What the task asks:
Down to the final line, print the records below exactly and without pictures.

_ _ _ _

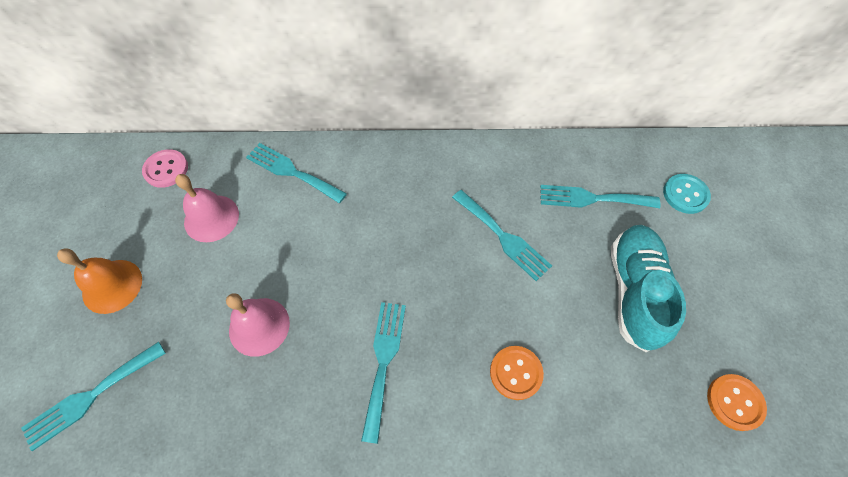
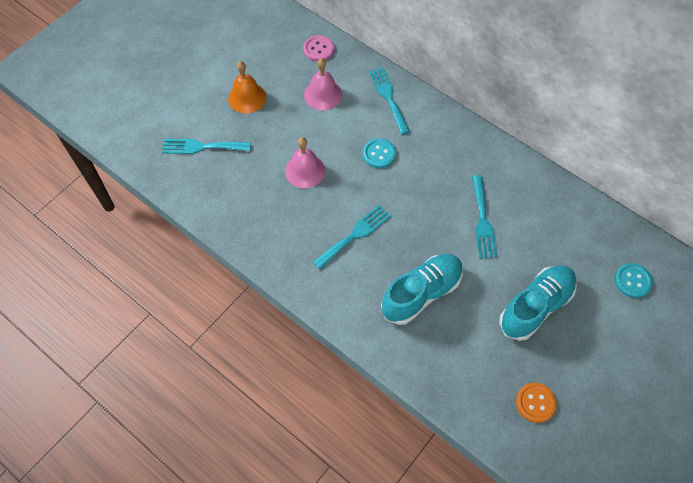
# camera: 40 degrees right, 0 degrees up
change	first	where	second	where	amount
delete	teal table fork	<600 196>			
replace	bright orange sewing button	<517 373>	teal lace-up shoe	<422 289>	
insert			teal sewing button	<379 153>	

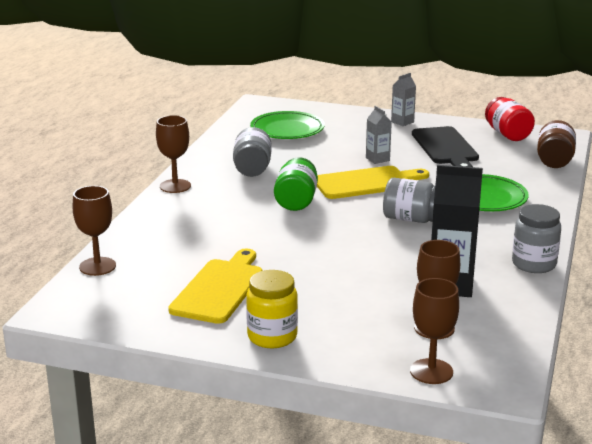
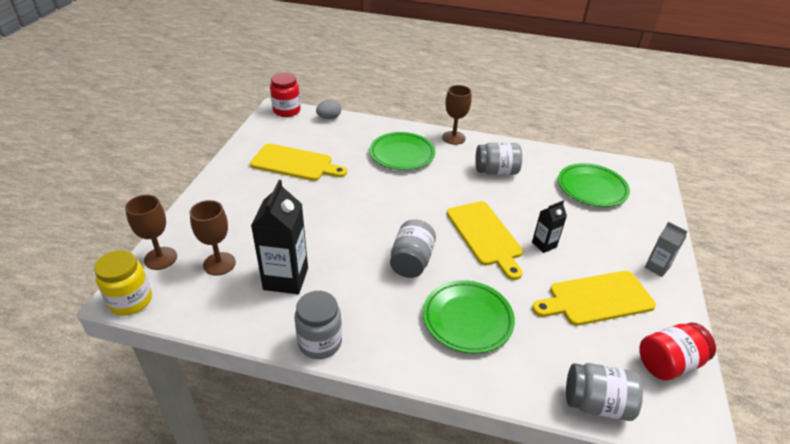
# camera: 85 degrees right, 15 degrees up
change	first	where	second	where	amount
recolor	gray juice carton	<379 135>	ebony juice carton	<549 227>	
recolor	dark brown jam jar	<556 144>	gray jam jar	<604 392>	
recolor	ebony cutting board	<445 146>	golden cutting board	<594 298>	
delete	leaf-green jam jar	<296 184>			
replace	dark brown wine glass	<94 231>	gray toy egg	<328 109>	
move	golden jam jar	<272 309>		<123 282>	
insert			scarlet jam jar	<285 95>	
insert			leaf-green plate	<402 151>	

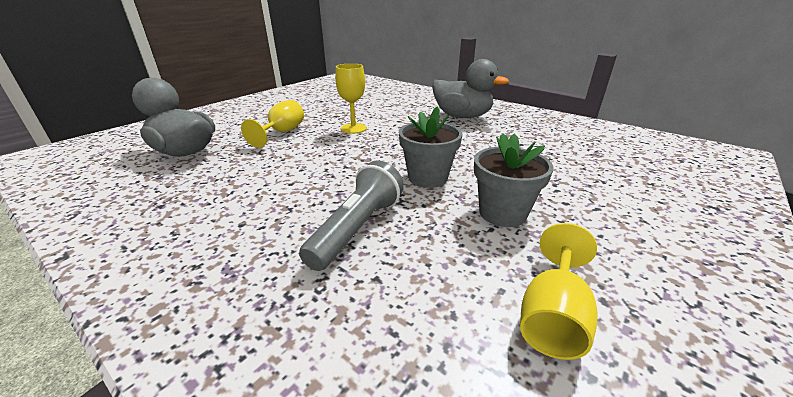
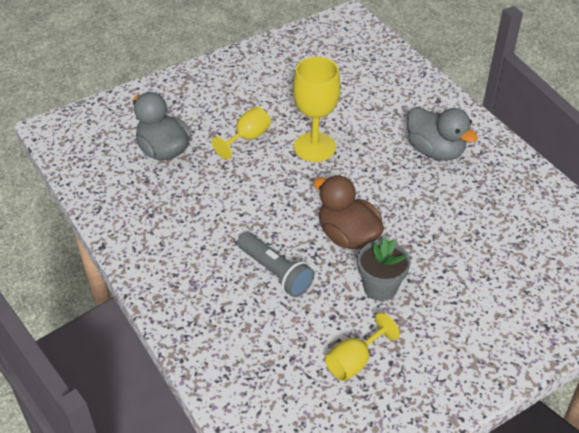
# camera: 20 degrees right, 15 degrees up
change	first	where	second	where	amount
resize	golden wine glass	<351 98>		<316 109>	x1.62
replace	gray plant pot	<431 147>	dark brown rubber duck	<348 212>	
rotate	gray flashlight	<351 215>		<275 264>	90 degrees clockwise

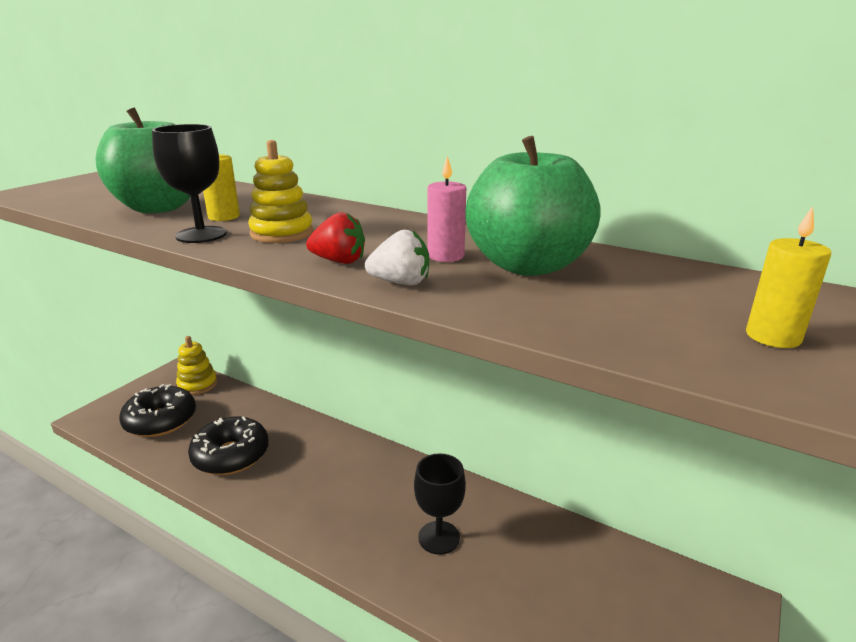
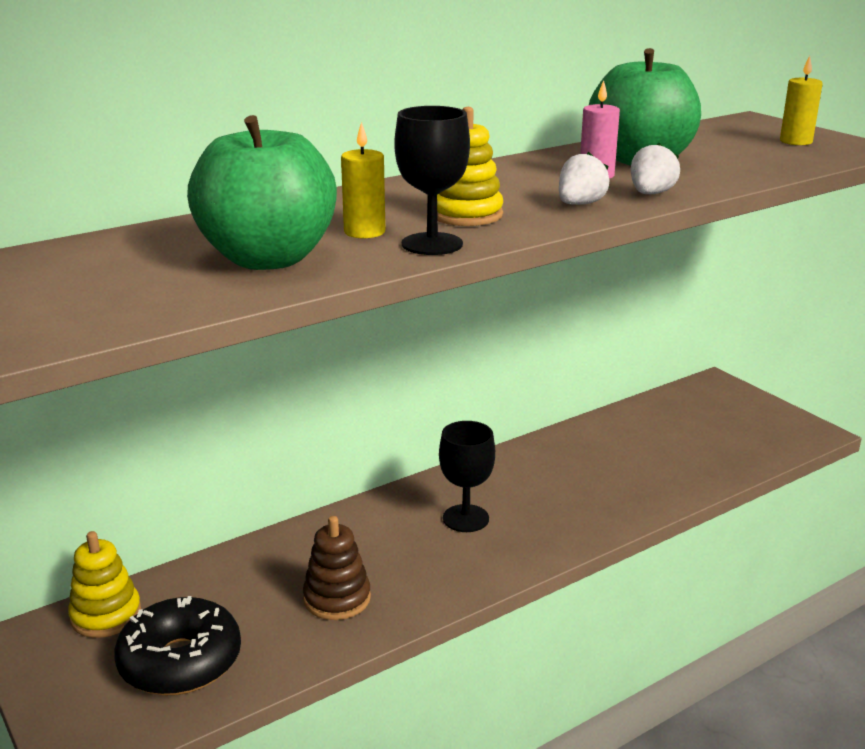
# camera: 65 degrees left, 0 degrees up
change	first	where	second	where	amount
recolor	scarlet strawberry	<335 238>	white strawberry	<584 178>	
replace	ebony glazed donut	<228 445>	dark brown stacking toy	<337 568>	
move	ebony wine glass	<440 504>		<467 476>	

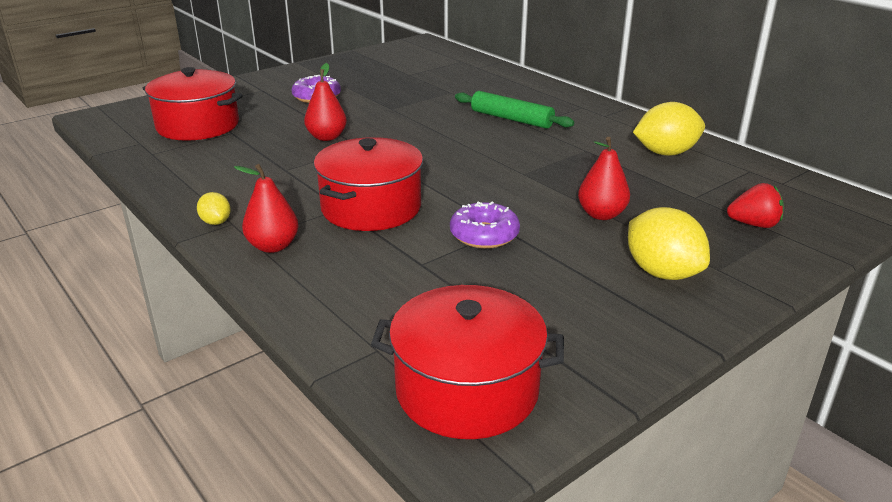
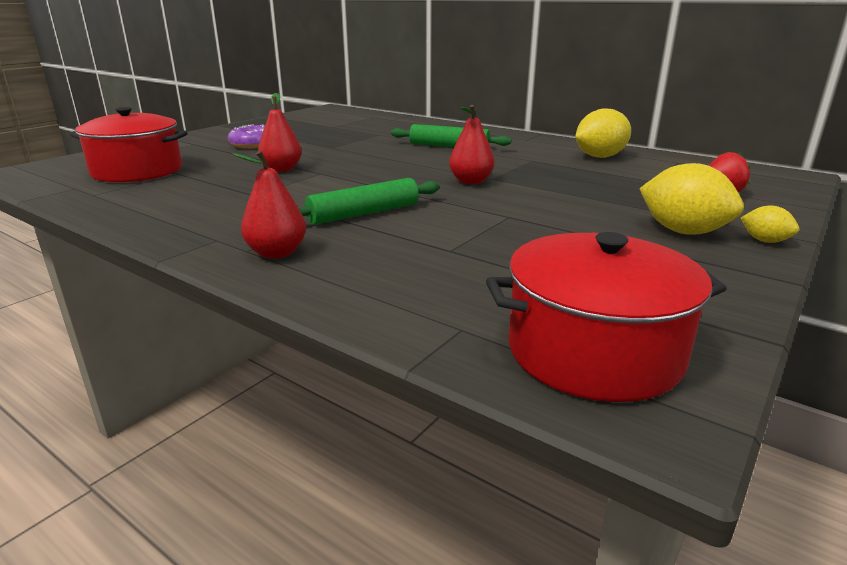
# camera: 15 degrees left, 5 degrees down
change	first	where	second	where	amount
replace	scarlet stockpot	<368 184>	leaf-green dough roller	<369 201>	
move	scarlet pear	<604 178>		<472 144>	
move	golden citrus fruit	<214 208>		<770 224>	
delete	purple glazed donut	<485 225>			

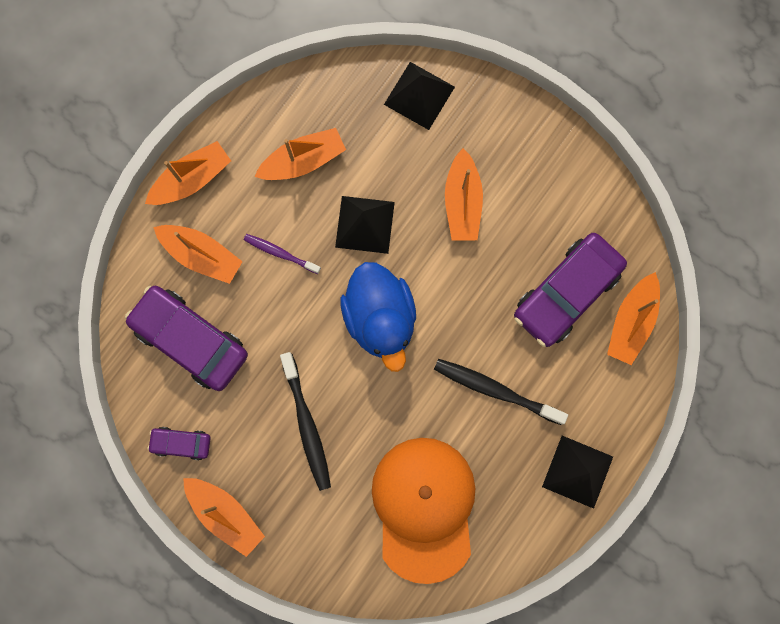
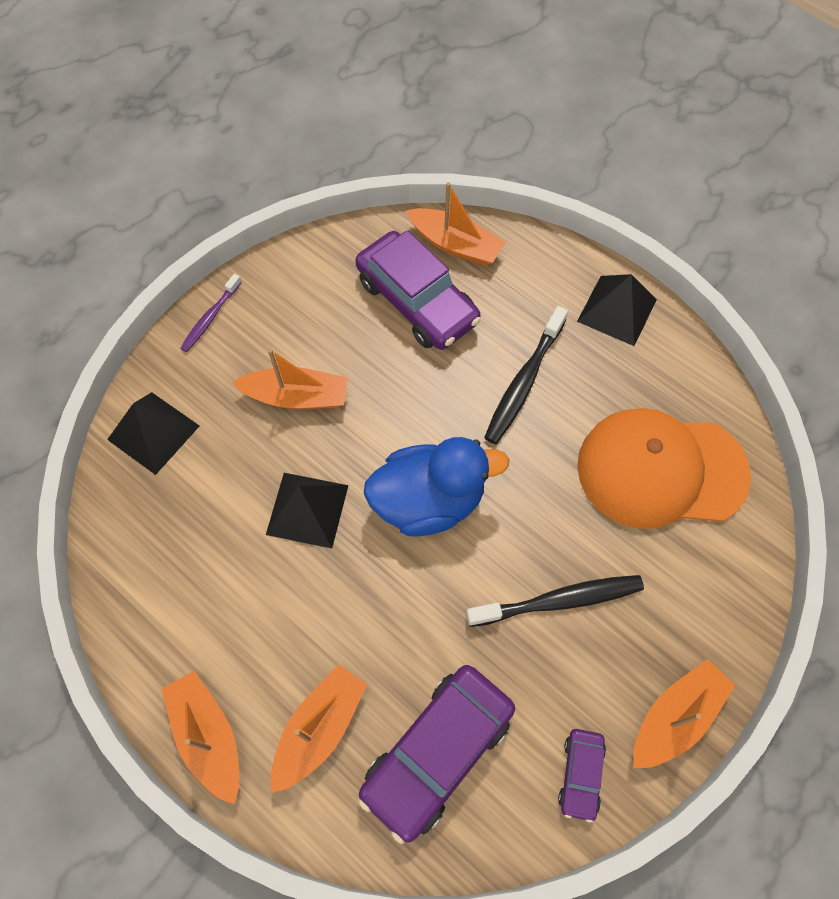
# camera: 85 degrees left, 15 degrees down
change	first	where	second	where	amount
delete	bright orange sailboat	<300 154>			
move	purple tooth brush	<282 254>		<211 313>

_ _ _ _

Task answer:
# camera: 40 degrees right, 0 degrees up
change	first	where	second	where	amount
delete	teal table fork	<600 196>			
replace	bright orange sewing button	<517 373>	teal lace-up shoe	<422 289>	
insert			teal sewing button	<379 153>	

# camera: 85 degrees right, 15 degrees up
change	first	where	second	where	amount
recolor	gray juice carton	<379 135>	ebony juice carton	<549 227>	
recolor	dark brown jam jar	<556 144>	gray jam jar	<604 392>	
recolor	ebony cutting board	<445 146>	golden cutting board	<594 298>	
delete	leaf-green jam jar	<296 184>			
replace	dark brown wine glass	<94 231>	gray toy egg	<328 109>	
move	golden jam jar	<272 309>		<123 282>	
insert			scarlet jam jar	<285 95>	
insert			leaf-green plate	<402 151>	

# camera: 20 degrees right, 15 degrees up
change	first	where	second	where	amount
resize	golden wine glass	<351 98>		<316 109>	x1.62
replace	gray plant pot	<431 147>	dark brown rubber duck	<348 212>	
rotate	gray flashlight	<351 215>		<275 264>	90 degrees clockwise

# camera: 65 degrees left, 0 degrees up
change	first	where	second	where	amount
recolor	scarlet strawberry	<335 238>	white strawberry	<584 178>	
replace	ebony glazed donut	<228 445>	dark brown stacking toy	<337 568>	
move	ebony wine glass	<440 504>		<467 476>	

# camera: 15 degrees left, 5 degrees down
change	first	where	second	where	amount
replace	scarlet stockpot	<368 184>	leaf-green dough roller	<369 201>	
move	scarlet pear	<604 178>		<472 144>	
move	golden citrus fruit	<214 208>		<770 224>	
delete	purple glazed donut	<485 225>			

# camera: 85 degrees left, 15 degrees down
change	first	where	second	where	amount
delete	bright orange sailboat	<300 154>			
move	purple tooth brush	<282 254>		<211 313>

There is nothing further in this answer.